(EXERCISE GOAL) In the listing below, find the line holding "JP5 pin 1: JACK -> GND" and the line holding "U1 pin OUT: VBUS -> +5V". Write out those two lines and all lines between, exactly, and nothing more.

(SUPPLIED MATERIAL)
***

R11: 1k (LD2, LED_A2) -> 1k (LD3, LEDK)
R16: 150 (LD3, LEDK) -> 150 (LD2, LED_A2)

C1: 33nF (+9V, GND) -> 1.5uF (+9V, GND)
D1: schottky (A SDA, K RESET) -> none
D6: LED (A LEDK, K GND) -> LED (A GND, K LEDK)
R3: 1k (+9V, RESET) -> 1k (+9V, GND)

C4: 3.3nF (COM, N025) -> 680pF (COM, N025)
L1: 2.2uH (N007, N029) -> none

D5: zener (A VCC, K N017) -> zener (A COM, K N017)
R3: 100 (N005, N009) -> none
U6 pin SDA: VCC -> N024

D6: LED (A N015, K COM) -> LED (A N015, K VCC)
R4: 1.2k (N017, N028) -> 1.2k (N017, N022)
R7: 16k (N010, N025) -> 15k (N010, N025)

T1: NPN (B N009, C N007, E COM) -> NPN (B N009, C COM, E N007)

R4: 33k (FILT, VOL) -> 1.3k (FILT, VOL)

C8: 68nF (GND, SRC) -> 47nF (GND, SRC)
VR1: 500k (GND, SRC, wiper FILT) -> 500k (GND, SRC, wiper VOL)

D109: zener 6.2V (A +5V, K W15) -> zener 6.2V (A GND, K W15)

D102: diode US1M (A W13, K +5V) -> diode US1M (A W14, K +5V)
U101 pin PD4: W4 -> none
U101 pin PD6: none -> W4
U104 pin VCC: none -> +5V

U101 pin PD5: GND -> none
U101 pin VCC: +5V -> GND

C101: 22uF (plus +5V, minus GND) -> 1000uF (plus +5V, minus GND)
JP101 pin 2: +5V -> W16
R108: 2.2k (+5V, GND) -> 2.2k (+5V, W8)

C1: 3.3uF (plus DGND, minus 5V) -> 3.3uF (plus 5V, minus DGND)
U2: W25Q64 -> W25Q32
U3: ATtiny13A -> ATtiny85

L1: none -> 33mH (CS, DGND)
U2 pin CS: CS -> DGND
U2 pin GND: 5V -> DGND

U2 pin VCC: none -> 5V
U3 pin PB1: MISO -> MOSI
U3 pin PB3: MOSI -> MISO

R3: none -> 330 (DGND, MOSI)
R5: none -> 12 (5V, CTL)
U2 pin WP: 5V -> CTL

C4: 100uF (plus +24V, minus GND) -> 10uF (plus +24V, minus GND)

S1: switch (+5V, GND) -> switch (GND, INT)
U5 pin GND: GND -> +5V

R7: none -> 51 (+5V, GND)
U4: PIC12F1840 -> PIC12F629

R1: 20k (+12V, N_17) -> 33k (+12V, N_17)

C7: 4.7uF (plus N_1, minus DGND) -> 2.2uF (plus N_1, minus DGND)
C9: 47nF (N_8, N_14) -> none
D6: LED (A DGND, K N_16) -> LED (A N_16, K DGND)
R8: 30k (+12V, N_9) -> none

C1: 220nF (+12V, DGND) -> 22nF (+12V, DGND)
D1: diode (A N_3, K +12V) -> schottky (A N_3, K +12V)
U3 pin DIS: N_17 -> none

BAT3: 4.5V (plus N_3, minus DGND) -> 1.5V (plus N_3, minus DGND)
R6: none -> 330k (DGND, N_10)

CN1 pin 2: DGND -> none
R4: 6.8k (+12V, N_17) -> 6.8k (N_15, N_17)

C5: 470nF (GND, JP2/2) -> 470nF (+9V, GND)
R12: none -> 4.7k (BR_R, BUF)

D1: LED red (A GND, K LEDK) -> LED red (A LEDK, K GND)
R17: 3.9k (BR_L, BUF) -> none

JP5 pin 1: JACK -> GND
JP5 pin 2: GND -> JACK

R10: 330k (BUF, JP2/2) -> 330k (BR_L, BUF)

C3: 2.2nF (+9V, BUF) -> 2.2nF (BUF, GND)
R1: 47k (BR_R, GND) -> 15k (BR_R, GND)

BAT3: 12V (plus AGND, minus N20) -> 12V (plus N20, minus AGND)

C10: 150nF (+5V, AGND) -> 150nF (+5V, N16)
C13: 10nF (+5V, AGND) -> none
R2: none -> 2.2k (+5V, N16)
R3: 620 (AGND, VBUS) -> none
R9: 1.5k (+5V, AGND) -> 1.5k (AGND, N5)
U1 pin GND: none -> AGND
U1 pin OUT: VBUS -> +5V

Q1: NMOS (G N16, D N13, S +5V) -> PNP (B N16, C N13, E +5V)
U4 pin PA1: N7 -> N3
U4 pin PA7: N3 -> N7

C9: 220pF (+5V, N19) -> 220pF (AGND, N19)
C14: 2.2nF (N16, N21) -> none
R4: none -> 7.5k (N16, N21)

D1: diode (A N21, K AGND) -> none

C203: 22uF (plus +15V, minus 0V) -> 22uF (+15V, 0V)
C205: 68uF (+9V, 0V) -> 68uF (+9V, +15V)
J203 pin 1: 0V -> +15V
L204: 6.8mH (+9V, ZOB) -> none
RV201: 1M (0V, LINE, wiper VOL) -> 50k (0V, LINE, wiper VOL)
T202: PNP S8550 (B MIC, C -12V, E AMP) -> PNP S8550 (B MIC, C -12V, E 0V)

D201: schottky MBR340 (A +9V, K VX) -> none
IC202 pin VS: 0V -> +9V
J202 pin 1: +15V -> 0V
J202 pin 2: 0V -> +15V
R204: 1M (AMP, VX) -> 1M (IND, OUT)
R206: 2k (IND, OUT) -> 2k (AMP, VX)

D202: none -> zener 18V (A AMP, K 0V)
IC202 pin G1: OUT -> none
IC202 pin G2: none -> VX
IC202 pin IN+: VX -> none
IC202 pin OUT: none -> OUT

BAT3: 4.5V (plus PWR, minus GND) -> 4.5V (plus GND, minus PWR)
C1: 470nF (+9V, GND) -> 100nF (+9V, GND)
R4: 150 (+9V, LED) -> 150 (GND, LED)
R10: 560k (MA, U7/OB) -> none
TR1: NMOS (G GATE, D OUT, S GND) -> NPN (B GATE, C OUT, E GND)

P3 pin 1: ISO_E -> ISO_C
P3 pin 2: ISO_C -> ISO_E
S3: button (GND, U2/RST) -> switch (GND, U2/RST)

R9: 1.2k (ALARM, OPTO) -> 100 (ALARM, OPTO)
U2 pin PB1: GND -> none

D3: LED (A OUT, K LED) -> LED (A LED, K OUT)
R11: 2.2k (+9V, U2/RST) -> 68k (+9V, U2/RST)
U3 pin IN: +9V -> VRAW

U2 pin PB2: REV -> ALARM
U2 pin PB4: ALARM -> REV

***

(RESPONSE TO THIS EXERCISE)
JP5 pin 1: JACK -> GND
JP5 pin 2: GND -> JACK

R10: 330k (BUF, JP2/2) -> 330k (BR_L, BUF)

C3: 2.2nF (+9V, BUF) -> 2.2nF (BUF, GND)
R1: 47k (BR_R, GND) -> 15k (BR_R, GND)

BAT3: 12V (plus AGND, minus N20) -> 12V (plus N20, minus AGND)

C10: 150nF (+5V, AGND) -> 150nF (+5V, N16)
C13: 10nF (+5V, AGND) -> none
R2: none -> 2.2k (+5V, N16)
R3: 620 (AGND, VBUS) -> none
R9: 1.5k (+5V, AGND) -> 1.5k (AGND, N5)
U1 pin GND: none -> AGND
U1 pin OUT: VBUS -> +5V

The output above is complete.